───── Records for the exercise

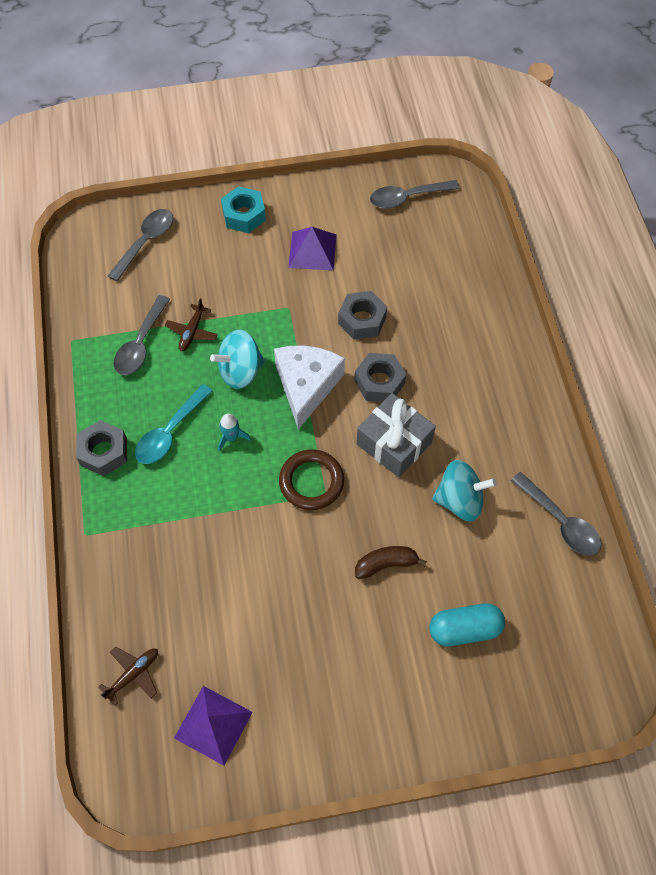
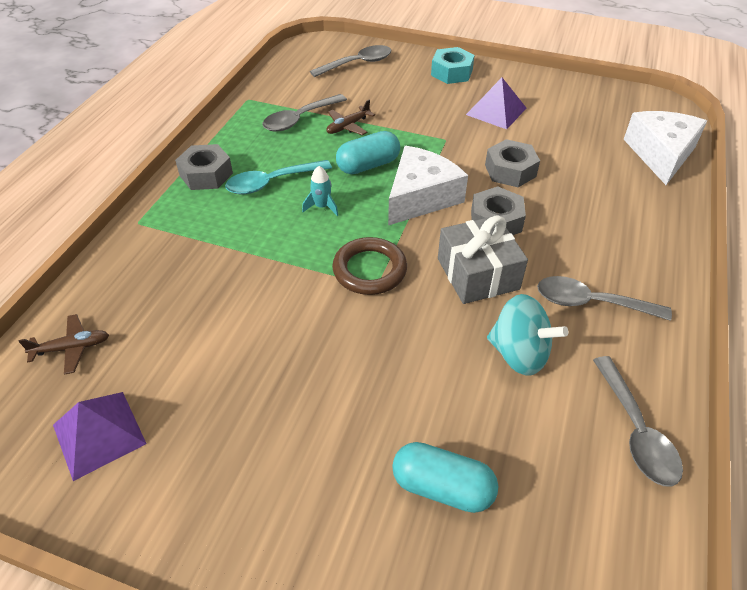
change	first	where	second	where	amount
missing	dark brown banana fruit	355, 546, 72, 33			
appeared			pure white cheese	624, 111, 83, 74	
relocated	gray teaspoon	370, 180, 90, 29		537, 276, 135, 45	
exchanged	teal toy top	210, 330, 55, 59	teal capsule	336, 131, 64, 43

──────────

* Task instructions: Output the lines from the one with "111, 83, 74" through the end of the records above, exactly, including both ends, and nothing besides.

* Solution for this exercise:
appeared			pure white cheese	624, 111, 83, 74	
relocated	gray teaspoon	370, 180, 90, 29		537, 276, 135, 45	
exchanged	teal toy top	210, 330, 55, 59	teal capsule	336, 131, 64, 43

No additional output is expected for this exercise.